— Your objective —
Give the number of lines in the entries below that hold "clock", with no accompanying words.

START Data records

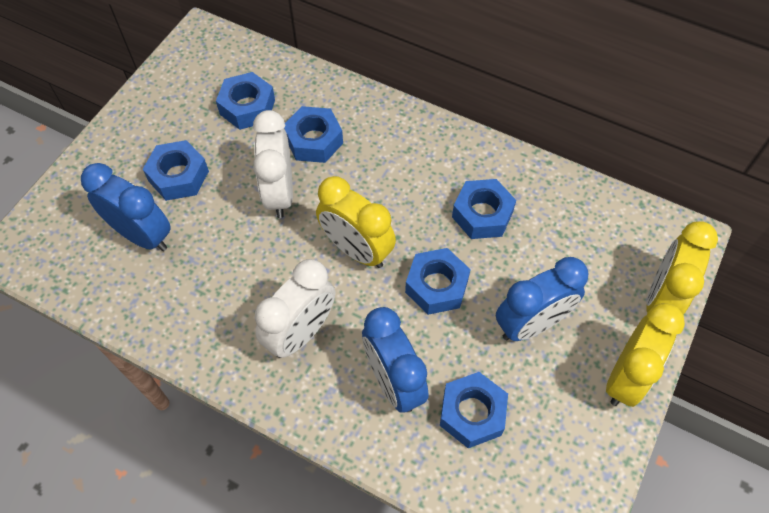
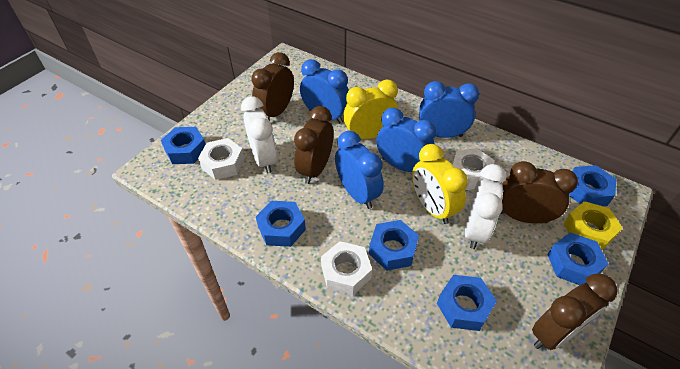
blue clock: 3 -> 4
brown clock: 0 -> 4
white nut: 0 -> 3
yellow clock: 3 -> 2
yellow nut: 0 -> 1

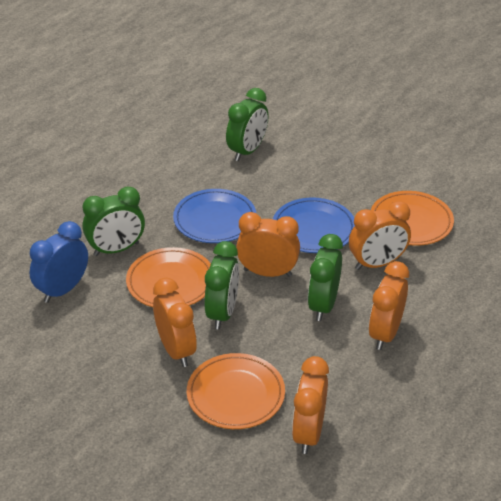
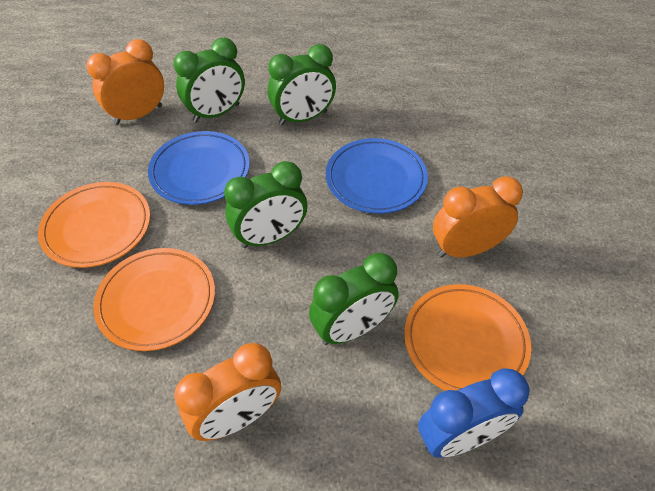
orange clock: 5 -> 3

END Data records

— Task result —
4